=== Begin Enclosure ===
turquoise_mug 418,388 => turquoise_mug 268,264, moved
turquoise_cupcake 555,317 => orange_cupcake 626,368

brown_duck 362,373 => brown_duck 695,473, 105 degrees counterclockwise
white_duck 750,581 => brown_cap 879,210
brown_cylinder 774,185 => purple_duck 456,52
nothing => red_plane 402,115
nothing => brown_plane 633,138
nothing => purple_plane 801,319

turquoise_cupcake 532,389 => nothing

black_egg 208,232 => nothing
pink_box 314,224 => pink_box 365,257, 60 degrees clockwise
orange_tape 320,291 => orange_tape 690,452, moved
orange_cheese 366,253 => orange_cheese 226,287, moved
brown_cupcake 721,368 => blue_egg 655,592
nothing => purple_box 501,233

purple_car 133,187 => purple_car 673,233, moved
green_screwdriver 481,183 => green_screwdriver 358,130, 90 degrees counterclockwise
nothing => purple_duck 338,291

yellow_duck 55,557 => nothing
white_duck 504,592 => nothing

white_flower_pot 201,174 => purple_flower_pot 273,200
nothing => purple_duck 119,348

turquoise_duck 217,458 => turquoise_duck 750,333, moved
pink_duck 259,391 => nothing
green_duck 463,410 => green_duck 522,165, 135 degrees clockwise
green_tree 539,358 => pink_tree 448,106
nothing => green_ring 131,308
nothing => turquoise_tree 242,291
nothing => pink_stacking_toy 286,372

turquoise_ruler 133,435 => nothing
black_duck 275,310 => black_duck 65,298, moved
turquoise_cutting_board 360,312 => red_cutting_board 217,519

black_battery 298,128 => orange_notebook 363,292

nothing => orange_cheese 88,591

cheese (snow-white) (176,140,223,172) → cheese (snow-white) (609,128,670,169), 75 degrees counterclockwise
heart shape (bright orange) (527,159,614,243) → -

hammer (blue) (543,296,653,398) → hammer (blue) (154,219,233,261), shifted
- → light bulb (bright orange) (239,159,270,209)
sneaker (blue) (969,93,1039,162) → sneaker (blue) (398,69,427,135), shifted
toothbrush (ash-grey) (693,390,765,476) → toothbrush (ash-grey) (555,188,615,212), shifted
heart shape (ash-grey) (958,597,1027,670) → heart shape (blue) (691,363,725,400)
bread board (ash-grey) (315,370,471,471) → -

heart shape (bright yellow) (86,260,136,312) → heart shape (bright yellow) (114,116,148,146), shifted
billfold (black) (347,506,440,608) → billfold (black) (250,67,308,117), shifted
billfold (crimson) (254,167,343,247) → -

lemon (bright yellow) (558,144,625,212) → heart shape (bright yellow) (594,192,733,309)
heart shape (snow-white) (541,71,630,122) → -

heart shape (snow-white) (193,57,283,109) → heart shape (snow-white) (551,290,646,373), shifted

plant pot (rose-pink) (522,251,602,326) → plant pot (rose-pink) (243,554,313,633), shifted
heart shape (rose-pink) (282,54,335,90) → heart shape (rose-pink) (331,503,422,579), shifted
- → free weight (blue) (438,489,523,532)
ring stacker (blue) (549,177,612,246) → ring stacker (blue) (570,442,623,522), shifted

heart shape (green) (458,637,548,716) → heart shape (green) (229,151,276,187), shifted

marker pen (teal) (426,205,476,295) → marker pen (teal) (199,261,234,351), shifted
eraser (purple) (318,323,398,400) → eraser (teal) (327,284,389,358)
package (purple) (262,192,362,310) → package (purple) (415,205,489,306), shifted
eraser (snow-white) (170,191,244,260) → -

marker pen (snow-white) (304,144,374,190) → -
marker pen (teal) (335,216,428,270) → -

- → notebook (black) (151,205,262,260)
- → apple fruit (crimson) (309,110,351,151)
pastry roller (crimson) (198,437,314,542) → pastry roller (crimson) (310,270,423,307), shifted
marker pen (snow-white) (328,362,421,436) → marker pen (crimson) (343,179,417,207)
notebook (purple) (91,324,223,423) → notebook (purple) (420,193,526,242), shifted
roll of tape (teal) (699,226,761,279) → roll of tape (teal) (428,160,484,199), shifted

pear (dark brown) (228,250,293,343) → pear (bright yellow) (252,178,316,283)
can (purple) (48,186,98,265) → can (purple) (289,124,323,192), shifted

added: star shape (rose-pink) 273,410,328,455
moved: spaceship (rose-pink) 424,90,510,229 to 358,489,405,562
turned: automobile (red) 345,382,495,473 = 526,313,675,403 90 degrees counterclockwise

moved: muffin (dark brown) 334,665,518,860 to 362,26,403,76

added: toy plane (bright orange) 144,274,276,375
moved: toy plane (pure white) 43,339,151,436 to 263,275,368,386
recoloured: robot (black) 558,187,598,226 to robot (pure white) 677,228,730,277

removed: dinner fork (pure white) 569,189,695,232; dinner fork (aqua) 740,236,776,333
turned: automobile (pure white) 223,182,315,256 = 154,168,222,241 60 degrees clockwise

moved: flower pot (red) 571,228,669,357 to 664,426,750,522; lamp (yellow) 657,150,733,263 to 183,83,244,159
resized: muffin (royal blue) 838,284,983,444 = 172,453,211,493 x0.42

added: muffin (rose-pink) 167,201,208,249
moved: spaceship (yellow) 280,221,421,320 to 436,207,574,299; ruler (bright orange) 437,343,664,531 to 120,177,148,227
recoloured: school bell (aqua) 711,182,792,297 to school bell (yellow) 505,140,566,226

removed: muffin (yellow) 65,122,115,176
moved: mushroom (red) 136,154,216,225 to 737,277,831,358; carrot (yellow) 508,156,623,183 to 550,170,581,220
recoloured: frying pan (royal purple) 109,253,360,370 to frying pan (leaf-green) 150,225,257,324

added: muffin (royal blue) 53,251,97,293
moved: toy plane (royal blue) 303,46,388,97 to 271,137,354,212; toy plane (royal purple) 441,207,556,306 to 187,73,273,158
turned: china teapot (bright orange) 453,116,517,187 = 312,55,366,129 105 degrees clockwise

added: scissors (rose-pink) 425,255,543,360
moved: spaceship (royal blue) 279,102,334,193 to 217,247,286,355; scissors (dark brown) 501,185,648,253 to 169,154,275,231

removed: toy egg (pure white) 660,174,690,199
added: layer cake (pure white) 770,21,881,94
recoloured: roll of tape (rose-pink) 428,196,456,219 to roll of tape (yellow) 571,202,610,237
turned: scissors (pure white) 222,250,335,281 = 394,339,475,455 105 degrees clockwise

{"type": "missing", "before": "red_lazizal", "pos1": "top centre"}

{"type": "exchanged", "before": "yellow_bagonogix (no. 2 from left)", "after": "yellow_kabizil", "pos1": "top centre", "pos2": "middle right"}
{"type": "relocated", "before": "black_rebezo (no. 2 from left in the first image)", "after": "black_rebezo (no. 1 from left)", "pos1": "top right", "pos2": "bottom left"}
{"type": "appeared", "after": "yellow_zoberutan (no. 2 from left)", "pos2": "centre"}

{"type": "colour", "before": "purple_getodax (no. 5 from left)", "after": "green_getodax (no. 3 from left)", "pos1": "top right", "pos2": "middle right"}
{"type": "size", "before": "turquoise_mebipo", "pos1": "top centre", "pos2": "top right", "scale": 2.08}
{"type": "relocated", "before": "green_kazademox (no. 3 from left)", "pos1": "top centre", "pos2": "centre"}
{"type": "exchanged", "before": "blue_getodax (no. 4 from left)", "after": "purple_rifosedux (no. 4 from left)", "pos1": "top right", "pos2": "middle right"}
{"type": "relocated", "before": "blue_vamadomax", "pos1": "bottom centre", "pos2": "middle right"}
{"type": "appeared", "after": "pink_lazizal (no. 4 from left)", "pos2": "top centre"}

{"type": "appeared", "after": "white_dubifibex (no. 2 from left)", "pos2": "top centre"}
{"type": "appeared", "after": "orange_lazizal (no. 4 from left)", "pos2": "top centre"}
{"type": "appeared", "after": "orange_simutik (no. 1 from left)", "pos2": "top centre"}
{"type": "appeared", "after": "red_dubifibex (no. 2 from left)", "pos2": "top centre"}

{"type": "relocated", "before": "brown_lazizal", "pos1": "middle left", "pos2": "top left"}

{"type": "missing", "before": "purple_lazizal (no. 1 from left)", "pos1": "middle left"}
=== End Enclosure ===
* WORK INSTRUCTION:
All that should appear in the response is the run of lines from the first line of the entries through the line containing "heart shape (ash-grey)", copied exactly.

* TASK RESPONSE:
turquoise_mug 418,388 => turquoise_mug 268,264, moved
turquoise_cupcake 555,317 => orange_cupcake 626,368

brown_duck 362,373 => brown_duck 695,473, 105 degrees counterclockwise
white_duck 750,581 => brown_cap 879,210
brown_cylinder 774,185 => purple_duck 456,52
nothing => red_plane 402,115
nothing => brown_plane 633,138
nothing => purple_plane 801,319

turquoise_cupcake 532,389 => nothing

black_egg 208,232 => nothing
pink_box 314,224 => pink_box 365,257, 60 degrees clockwise
orange_tape 320,291 => orange_tape 690,452, moved
orange_cheese 366,253 => orange_cheese 226,287, moved
brown_cupcake 721,368 => blue_egg 655,592
nothing => purple_box 501,233

purple_car 133,187 => purple_car 673,233, moved
green_screwdriver 481,183 => green_screwdriver 358,130, 90 degrees counterclockwise
nothing => purple_duck 338,291

yellow_duck 55,557 => nothing
white_duck 504,592 => nothing

white_flower_pot 201,174 => purple_flower_pot 273,200
nothing => purple_duck 119,348

turquoise_duck 217,458 => turquoise_duck 750,333, moved
pink_duck 259,391 => nothing
green_duck 463,410 => green_duck 522,165, 135 degrees clockwise
green_tree 539,358 => pink_tree 448,106
nothing => green_ring 131,308
nothing => turquoise_tree 242,291
nothing => pink_stacking_toy 286,372

turquoise_ruler 133,435 => nothing
black_duck 275,310 => black_duck 65,298, moved
turquoise_cutting_board 360,312 => red_cutting_board 217,519

black_battery 298,128 => orange_notebook 363,292

nothing => orange_cheese 88,591

cheese (snow-white) (176,140,223,172) → cheese (snow-white) (609,128,670,169), 75 degrees counterclockwise
heart shape (bright orange) (527,159,614,243) → -

hammer (blue) (543,296,653,398) → hammer (blue) (154,219,233,261), shifted
- → light bulb (bright orange) (239,159,270,209)
sneaker (blue) (969,93,1039,162) → sneaker (blue) (398,69,427,135), shifted
toothbrush (ash-grey) (693,390,765,476) → toothbrush (ash-grey) (555,188,615,212), shifted
heart shape (ash-grey) (958,597,1027,670) → heart shape (blue) (691,363,725,400)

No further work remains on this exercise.